● Scene edit records
---+---

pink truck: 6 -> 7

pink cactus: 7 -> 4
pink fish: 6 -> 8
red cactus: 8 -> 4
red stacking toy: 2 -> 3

---+---

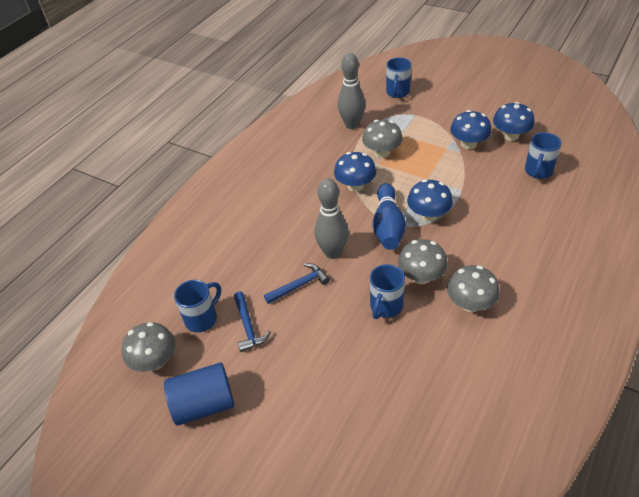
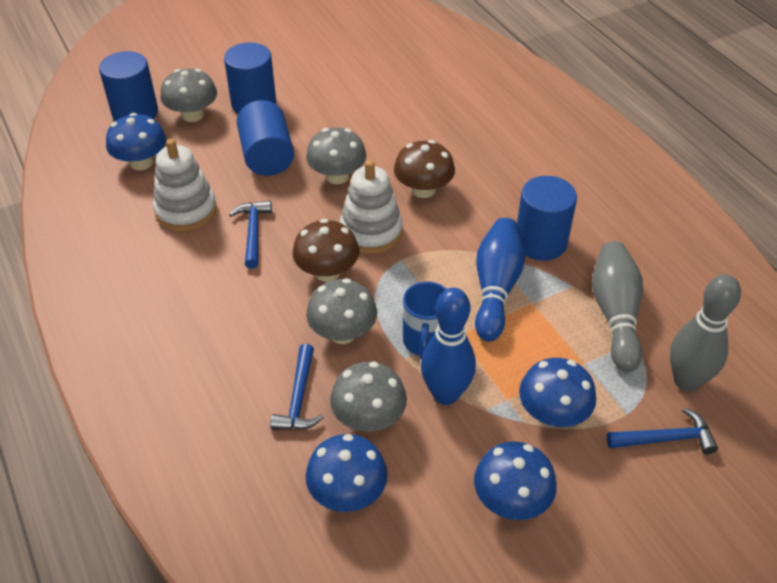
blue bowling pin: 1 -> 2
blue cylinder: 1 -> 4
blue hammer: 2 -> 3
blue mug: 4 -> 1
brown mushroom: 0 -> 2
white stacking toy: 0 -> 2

---+---

● Exercise aim
From the records above, copy only the lines starting with the line that holds "blue hammer: 2 -> 3" and going on through the line that holds "white stacking toy: 0 -> 2", exactly as written.

● Solution for this problem
blue hammer: 2 -> 3
blue mug: 4 -> 1
brown mushroom: 0 -> 2
white stacking toy: 0 -> 2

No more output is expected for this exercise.